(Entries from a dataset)
######
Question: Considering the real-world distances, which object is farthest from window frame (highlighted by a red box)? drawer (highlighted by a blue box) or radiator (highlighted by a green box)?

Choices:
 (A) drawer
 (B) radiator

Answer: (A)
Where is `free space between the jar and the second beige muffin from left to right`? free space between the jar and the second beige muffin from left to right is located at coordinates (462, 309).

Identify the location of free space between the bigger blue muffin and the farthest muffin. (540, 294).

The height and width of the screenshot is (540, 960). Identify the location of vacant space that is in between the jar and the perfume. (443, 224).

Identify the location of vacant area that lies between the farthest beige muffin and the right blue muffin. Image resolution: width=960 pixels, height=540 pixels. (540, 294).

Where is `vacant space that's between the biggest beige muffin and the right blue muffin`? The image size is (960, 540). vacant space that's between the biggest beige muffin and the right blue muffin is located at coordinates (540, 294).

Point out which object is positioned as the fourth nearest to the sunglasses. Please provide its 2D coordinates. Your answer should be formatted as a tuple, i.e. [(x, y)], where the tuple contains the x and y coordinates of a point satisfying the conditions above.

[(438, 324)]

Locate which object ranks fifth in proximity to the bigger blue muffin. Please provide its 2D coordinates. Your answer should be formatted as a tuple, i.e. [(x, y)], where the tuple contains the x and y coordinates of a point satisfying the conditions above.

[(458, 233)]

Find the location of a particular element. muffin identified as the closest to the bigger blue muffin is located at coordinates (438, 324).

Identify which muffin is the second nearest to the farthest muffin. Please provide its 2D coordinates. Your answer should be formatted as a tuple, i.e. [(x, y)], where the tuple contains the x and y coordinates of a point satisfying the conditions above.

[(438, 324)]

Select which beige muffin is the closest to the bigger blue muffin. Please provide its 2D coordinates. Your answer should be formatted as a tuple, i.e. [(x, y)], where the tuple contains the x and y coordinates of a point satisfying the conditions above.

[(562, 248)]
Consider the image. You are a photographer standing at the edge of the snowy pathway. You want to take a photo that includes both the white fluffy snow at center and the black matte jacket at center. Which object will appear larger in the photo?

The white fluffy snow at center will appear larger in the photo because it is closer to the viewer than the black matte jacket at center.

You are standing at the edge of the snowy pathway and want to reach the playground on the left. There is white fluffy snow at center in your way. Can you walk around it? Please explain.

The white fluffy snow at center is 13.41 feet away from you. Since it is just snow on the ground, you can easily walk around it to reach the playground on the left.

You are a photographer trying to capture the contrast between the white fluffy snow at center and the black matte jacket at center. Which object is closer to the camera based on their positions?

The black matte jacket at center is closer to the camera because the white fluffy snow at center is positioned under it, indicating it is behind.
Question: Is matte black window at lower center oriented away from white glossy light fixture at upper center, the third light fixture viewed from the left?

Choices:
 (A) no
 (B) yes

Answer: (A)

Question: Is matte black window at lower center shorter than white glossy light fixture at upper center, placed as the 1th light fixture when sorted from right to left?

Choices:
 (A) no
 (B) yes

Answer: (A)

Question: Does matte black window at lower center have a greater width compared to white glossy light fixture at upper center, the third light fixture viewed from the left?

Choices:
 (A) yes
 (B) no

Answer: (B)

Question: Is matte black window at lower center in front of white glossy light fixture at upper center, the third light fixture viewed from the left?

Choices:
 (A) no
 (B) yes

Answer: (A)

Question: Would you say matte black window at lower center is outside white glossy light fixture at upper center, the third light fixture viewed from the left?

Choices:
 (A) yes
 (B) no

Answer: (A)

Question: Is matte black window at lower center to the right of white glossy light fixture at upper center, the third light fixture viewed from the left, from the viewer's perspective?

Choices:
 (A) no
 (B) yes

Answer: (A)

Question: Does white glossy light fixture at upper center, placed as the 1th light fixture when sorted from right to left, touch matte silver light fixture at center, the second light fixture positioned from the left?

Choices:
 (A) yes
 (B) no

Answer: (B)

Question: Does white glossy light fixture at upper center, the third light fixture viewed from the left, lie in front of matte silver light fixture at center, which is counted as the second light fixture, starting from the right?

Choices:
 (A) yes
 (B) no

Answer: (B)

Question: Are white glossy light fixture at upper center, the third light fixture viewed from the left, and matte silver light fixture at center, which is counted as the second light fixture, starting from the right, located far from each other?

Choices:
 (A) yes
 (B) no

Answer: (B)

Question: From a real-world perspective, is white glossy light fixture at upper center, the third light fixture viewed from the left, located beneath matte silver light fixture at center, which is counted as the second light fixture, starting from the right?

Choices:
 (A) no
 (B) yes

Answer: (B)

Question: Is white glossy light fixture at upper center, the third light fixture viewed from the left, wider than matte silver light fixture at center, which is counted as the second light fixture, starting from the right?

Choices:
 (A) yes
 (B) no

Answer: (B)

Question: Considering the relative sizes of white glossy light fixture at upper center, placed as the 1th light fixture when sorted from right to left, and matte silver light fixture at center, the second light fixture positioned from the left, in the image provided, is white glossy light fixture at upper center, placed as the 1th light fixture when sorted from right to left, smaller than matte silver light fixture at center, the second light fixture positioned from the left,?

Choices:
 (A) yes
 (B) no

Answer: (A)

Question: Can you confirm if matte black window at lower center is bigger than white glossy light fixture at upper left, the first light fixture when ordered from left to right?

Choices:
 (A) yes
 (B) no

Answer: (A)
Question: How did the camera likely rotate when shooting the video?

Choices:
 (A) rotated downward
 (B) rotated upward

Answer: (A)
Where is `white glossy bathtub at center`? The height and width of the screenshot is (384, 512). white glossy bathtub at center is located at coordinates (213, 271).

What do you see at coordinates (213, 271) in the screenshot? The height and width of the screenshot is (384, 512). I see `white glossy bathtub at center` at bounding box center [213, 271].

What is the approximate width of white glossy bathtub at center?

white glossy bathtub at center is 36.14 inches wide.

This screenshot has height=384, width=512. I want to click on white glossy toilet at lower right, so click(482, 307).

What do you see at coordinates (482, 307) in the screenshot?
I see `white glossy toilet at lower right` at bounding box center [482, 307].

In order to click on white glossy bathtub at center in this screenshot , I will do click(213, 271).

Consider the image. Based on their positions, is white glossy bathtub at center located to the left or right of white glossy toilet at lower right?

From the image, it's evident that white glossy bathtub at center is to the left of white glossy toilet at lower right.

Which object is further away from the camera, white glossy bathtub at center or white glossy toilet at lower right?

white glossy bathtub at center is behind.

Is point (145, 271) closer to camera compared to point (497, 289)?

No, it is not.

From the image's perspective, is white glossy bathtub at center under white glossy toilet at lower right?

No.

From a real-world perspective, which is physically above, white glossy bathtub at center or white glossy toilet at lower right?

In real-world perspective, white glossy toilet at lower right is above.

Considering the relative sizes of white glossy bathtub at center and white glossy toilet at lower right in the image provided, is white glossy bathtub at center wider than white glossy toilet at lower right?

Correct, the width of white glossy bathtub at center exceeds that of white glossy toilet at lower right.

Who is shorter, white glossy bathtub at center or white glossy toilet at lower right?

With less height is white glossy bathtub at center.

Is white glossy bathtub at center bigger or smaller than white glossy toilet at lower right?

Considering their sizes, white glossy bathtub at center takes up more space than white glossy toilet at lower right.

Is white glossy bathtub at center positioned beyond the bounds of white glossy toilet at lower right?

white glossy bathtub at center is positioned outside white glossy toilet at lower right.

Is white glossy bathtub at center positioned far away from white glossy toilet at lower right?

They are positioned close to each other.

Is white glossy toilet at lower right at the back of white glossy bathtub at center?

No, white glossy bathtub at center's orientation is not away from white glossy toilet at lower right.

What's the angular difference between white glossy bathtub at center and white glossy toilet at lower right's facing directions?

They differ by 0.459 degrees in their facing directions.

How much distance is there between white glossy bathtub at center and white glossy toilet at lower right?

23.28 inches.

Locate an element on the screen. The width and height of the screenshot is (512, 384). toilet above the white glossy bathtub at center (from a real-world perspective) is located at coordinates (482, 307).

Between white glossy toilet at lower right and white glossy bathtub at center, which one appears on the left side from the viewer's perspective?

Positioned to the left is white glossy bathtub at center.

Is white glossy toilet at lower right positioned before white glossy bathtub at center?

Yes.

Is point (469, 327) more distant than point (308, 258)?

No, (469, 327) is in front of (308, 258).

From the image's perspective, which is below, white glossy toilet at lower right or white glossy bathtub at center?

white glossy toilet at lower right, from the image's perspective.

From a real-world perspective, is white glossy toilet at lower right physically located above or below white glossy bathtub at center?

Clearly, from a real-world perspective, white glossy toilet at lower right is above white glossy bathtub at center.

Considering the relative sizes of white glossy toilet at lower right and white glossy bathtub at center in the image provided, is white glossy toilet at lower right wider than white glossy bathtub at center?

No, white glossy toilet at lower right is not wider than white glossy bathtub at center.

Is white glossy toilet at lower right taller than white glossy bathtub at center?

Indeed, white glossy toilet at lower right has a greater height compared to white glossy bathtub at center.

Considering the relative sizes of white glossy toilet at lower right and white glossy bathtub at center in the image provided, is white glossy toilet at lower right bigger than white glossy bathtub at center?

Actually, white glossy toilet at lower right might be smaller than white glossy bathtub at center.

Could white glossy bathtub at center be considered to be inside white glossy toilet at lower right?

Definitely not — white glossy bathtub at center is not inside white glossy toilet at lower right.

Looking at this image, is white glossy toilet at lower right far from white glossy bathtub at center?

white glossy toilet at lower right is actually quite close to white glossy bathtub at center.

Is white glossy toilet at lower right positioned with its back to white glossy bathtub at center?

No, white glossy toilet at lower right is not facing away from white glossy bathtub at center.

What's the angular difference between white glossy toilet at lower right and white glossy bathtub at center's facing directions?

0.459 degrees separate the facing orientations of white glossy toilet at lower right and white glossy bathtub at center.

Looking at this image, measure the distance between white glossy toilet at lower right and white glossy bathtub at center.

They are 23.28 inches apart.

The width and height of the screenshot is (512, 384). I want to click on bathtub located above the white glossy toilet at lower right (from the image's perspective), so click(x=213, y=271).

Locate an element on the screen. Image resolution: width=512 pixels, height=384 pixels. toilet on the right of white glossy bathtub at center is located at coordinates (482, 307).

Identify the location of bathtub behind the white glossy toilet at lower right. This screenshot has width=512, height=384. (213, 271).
######
→ WORK INSTRUCTIONS:
Copy verbatim everything in the entries from the line containing "No, it is not." down to the line containing "Positioned to the", including both of those lines.

→ ANSWER FOR THIS EXERCISE:
No, it is not.

From the image's perspective, is white glossy bathtub at center under white glossy toilet at lower right?

No.

From a real-world perspective, which is physically above, white glossy bathtub at center or white glossy toilet at lower right?

In real-world perspective, white glossy toilet at lower right is above.

Considering the relative sizes of white glossy bathtub at center and white glossy toilet at lower right in the image provided, is white glossy bathtub at center wider than white glossy toilet at lower right?

Correct, the width of white glossy bathtub at center exceeds that of white glossy toilet at lower right.

Who is shorter, white glossy bathtub at center or white glossy toilet at lower right?

With less height is white glossy bathtub at center.

Is white glossy bathtub at center bigger or smaller than white glossy toilet at lower right?

Considering their sizes, white glossy bathtub at center takes up more space than white glossy toilet at lower right.

Is white glossy bathtub at center positioned beyond the bounds of white glossy toilet at lower right?

white glossy bathtub at center is positioned outside white glossy toilet at lower right.

Is white glossy bathtub at center positioned far away from white glossy toilet at lower right?

They are positioned close to each other.

Is white glossy toilet at lower right at the back of white glossy bathtub at center?

No, white glossy bathtub at center's orientation is not away from white glossy toilet at lower right.

What's the angular difference between white glossy bathtub at center and white glossy toilet at lower right's facing directions?

They differ by 0.459 degrees in their facing directions.

How much distance is there between white glossy bathtub at center and white glossy toilet at lower right?

23.28 inches.

Locate an element on the screen. The width and height of the screenshot is (512, 384). toilet above the white glossy bathtub at center (from a real-world perspective) is located at coordinates (482, 307).

Between white glossy toilet at lower right and white glossy bathtub at center, which one appears on the left side from the viewer's perspective?

Positioned to the left is white glossy bathtub at center.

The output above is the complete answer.